Could you repeat the listing exactly, leaving out the pictures?

*Available data*
■ ■ ■

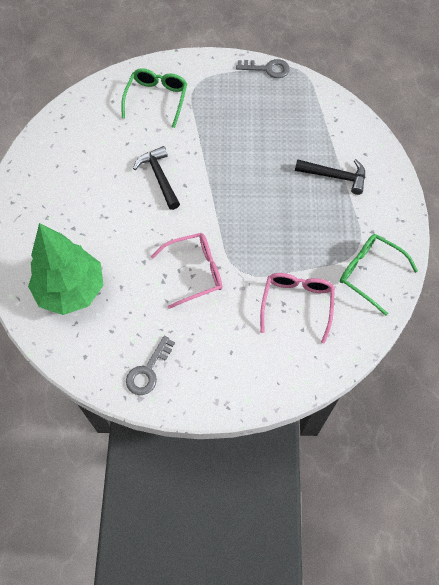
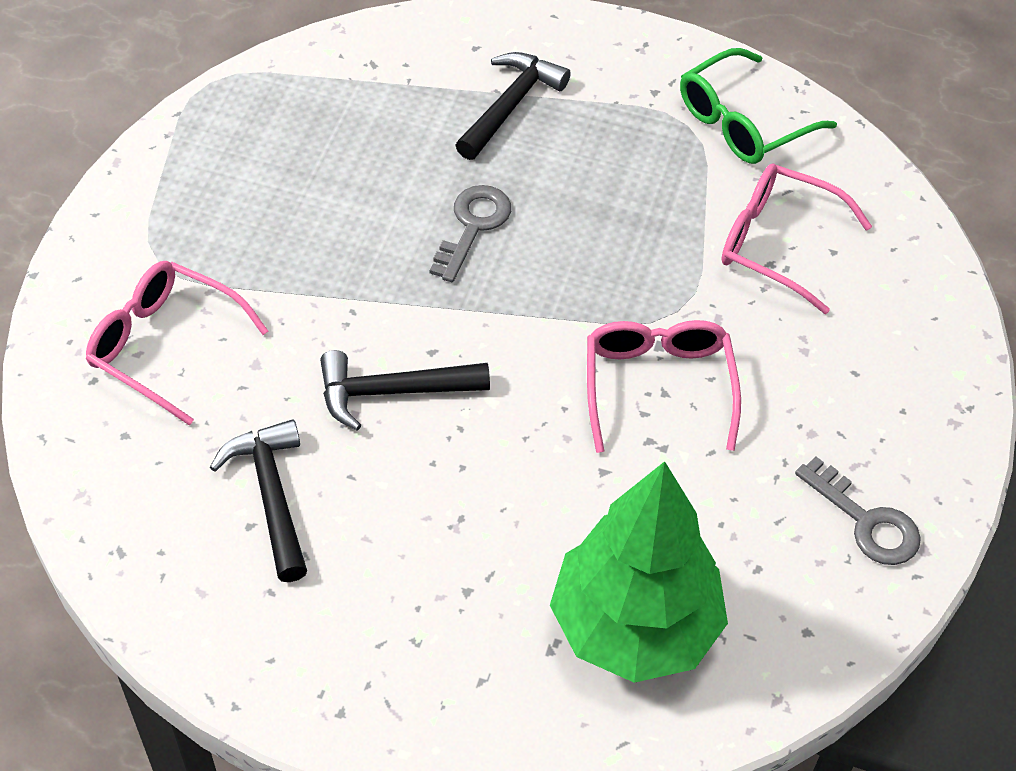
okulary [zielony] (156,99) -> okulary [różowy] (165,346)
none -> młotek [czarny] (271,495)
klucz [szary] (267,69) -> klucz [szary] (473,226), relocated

■ ■ ■

*Solution to this exercise*
okulary [zielony] (156,99) -> okulary [różowy] (165,346)
none -> młotek [czarny] (271,495)
klucz [szary] (267,69) -> klucz [szary] (473,226), relocated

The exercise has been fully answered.